Every line from the line containing "none -> cyan brick E1:E3 level 1" through the final line below is to be repeated exactly; no other line is.
= = = = = = =
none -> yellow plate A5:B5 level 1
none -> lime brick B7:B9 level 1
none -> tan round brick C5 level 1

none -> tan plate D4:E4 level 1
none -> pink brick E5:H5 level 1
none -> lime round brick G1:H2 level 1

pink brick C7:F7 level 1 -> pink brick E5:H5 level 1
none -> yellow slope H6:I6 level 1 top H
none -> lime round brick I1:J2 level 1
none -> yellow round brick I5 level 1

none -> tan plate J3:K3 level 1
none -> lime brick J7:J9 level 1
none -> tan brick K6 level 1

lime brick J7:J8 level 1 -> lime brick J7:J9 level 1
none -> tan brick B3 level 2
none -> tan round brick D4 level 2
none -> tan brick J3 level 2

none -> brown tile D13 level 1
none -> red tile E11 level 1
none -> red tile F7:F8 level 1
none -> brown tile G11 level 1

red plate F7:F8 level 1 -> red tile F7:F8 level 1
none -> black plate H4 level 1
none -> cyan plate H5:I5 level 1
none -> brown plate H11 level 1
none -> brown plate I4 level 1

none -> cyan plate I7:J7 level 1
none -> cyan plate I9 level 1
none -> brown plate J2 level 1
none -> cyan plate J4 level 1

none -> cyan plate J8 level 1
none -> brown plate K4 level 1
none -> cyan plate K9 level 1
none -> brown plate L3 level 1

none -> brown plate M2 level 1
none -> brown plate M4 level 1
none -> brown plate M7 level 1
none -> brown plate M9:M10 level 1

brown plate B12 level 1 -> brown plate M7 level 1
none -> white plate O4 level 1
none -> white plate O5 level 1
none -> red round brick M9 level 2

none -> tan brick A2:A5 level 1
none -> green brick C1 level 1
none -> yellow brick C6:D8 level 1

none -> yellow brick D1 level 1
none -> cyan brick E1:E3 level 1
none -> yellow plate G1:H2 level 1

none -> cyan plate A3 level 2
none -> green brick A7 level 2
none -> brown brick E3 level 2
= = = = = = =
§ **Task solution**:
none -> cyan brick E1:E3 level 1
none -> yellow plate G1:H2 level 1

none -> cyan plate A3 level 2
none -> green brick A7 level 2
none -> brown brick E3 level 2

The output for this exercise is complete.